GOAL OF THE EXERCISE: Print the lines below from the first one through the line containing "The height and", both included, with every word unchanged.
============
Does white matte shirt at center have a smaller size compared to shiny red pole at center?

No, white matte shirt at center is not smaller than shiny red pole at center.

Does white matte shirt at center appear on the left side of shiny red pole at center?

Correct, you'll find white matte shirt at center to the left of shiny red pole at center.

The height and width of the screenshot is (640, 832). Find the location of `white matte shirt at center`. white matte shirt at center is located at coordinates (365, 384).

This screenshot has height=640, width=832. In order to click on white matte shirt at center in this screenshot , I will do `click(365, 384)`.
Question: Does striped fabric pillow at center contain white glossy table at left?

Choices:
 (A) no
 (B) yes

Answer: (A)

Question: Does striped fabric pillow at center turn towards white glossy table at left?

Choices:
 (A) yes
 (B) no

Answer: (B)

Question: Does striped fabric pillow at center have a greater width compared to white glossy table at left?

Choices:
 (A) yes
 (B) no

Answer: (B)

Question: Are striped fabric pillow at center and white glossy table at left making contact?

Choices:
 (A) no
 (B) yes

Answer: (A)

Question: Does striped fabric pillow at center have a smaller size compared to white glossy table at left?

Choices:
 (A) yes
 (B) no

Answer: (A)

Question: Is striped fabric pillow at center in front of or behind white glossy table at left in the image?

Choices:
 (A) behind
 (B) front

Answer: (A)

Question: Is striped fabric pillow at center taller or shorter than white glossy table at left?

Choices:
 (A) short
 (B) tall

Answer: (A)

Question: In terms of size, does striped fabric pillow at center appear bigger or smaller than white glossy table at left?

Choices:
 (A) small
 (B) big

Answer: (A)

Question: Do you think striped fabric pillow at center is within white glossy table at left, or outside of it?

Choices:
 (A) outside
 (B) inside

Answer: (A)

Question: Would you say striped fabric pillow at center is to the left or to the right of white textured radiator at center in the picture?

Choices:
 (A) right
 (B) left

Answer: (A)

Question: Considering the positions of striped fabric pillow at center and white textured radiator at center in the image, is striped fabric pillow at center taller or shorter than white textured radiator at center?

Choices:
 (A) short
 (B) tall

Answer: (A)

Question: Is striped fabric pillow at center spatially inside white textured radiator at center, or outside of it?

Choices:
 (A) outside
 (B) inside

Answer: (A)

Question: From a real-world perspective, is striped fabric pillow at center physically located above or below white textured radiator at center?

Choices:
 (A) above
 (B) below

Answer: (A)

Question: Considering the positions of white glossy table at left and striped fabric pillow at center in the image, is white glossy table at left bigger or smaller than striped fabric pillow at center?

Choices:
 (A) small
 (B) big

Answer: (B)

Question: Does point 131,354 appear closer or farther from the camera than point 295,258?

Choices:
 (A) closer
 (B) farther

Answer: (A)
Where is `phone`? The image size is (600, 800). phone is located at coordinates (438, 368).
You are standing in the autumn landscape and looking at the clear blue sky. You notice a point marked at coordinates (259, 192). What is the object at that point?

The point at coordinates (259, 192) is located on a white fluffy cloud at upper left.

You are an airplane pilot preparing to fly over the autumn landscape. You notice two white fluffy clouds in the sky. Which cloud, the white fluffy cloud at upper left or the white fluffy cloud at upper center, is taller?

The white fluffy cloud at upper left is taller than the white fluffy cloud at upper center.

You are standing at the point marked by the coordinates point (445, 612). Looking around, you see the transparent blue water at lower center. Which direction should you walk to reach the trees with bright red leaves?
============
RESULT OF THIS EXERCISE:
Does white matte shirt at center have a smaller size compared to shiny red pole at center?

No, white matte shirt at center is not smaller than shiny red pole at center.

Does white matte shirt at center appear on the left side of shiny red pole at center?

Correct, you'll find white matte shirt at center to the left of shiny red pole at center.

The height and width of the screenshot is (640, 832). Find the location of `white matte shirt at center`. white matte shirt at center is located at coordinates (365, 384).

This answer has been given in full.